The data Block Start

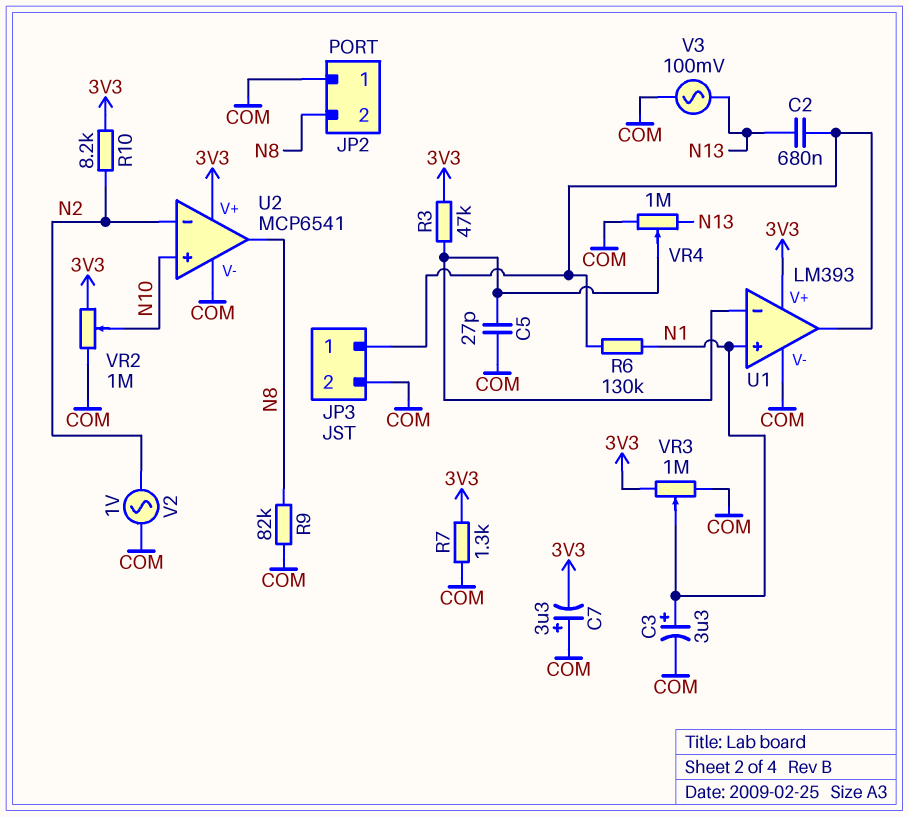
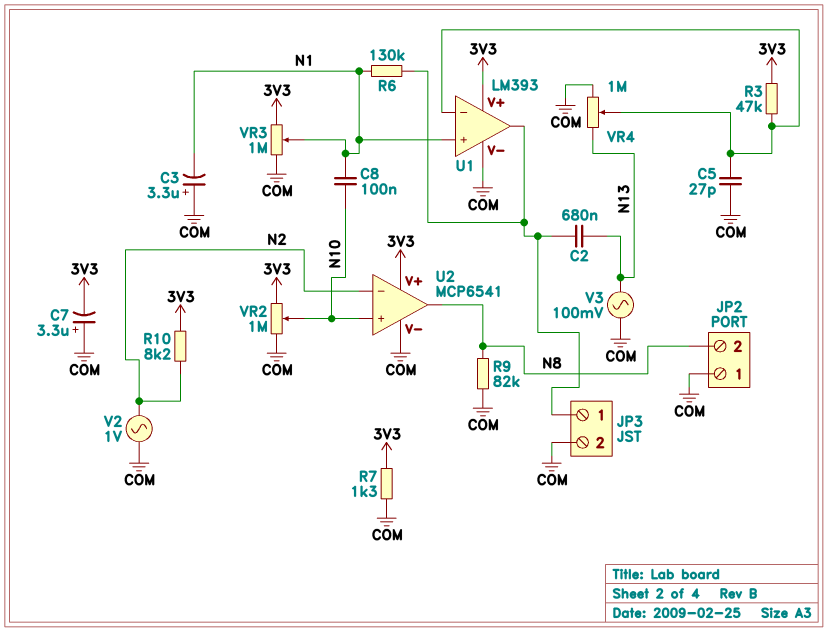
C3: 3.3uF (plus N1, minus COM) -> 3.3uF (plus COM, minus N1)
C8: none -> 100nF (N1, N10)

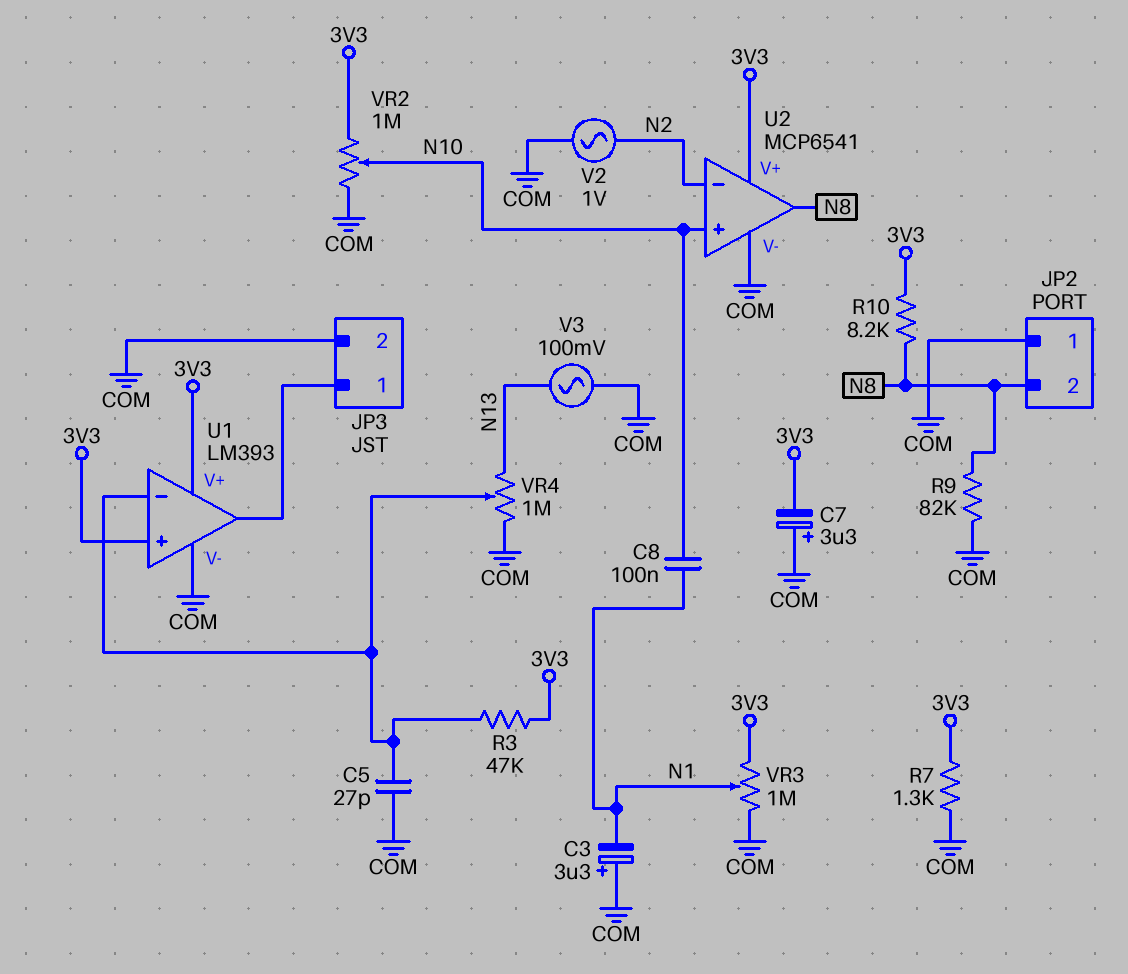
C2: 680nF (JP3/1, N13) -> none
R6: 130k (JP3/1, N1) -> none
R10: 8.2k (3V3, N2) -> 8.2k (3V3, N8)
U1 pin in+: N1 -> 3V3

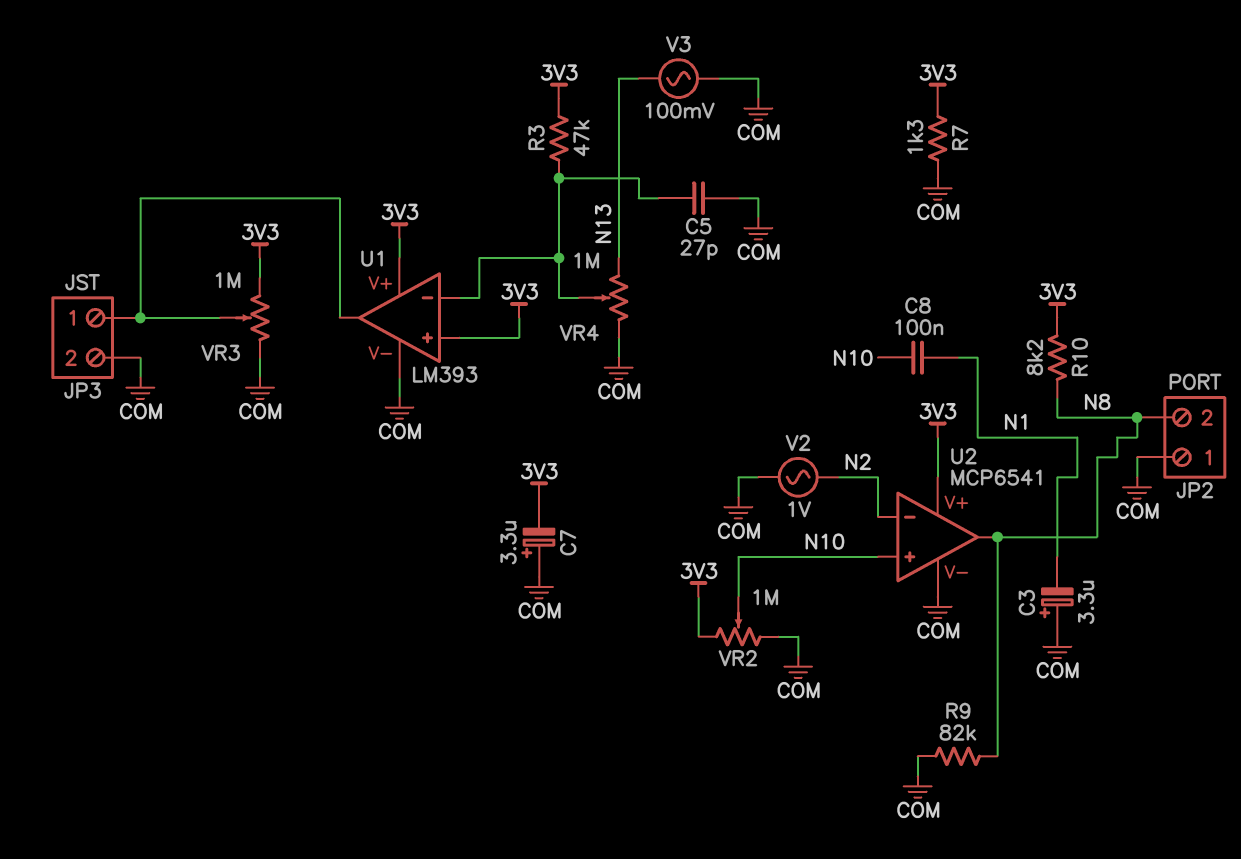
VR3: 1M (3V3, COM, wiper N1) -> 1M (3V3, COM, wiper JP3/1)

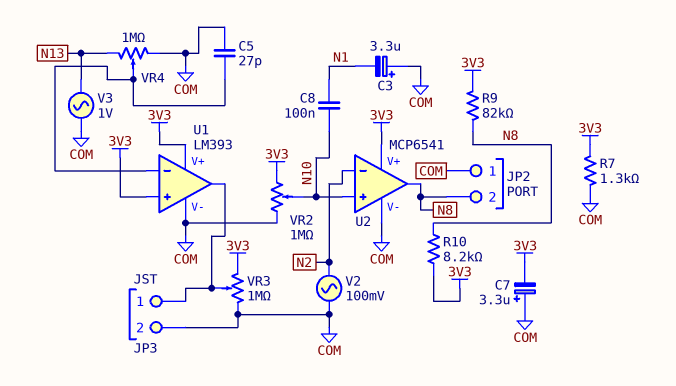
R3: 47k (3V3, U1/in-) -> none
R9: 82k (COM, N8) -> 82k (3V3, N8)
V2: AC 1V (COM, N2) -> AC 100mV (COM, N2)
V3: AC 100mV (COM, N13) -> AC 1V (COM, N13)

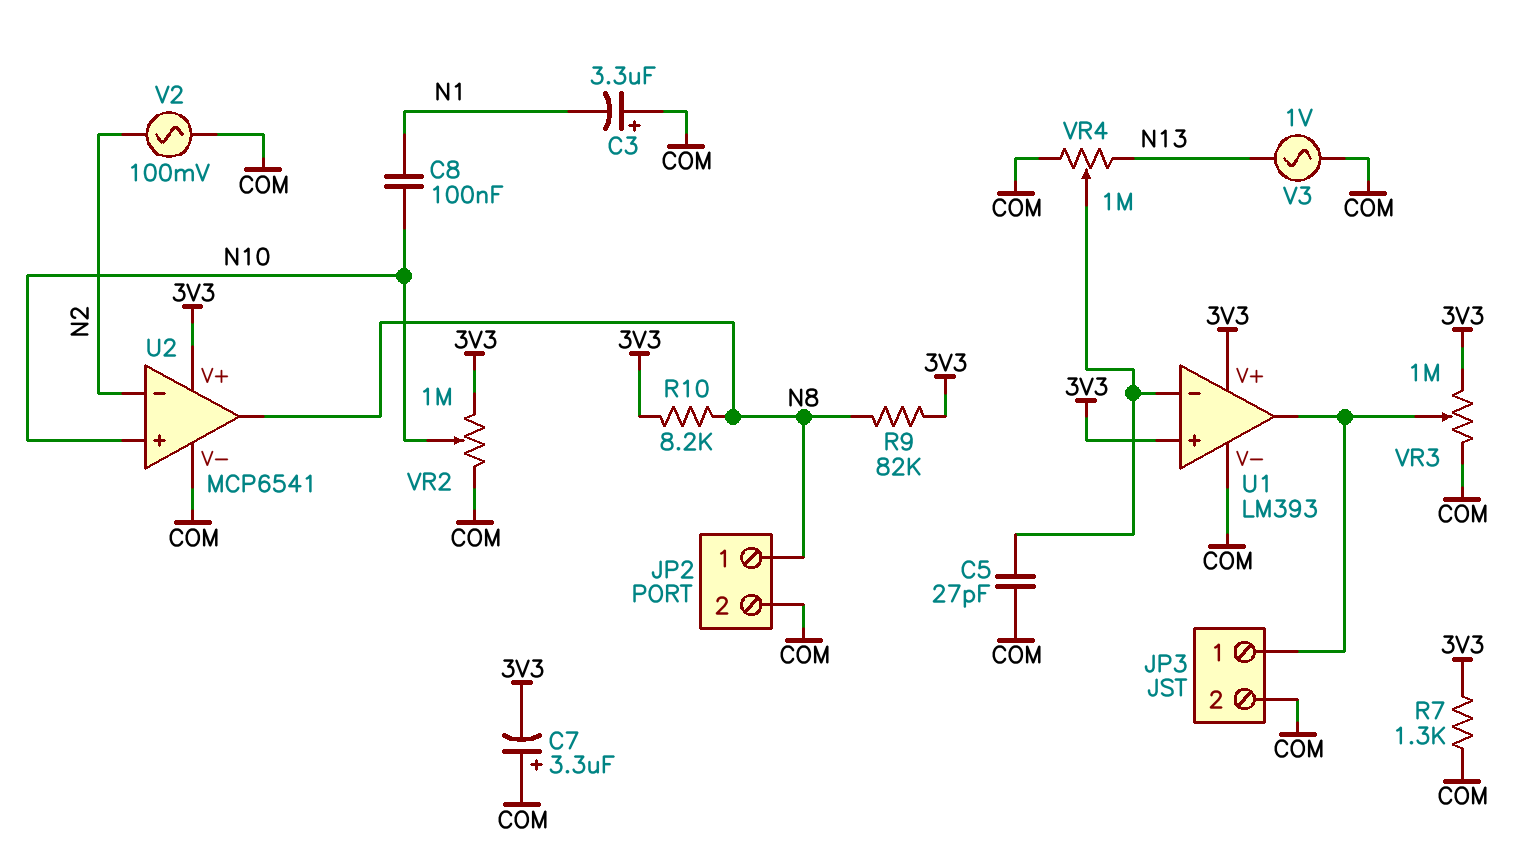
JP2 pin 1: COM -> N8
JP2 pin 2: N8 -> COM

The data Block End

A single number is the whole answer: how many lines of the records contain the word "none".

- _Answer to this task_: 4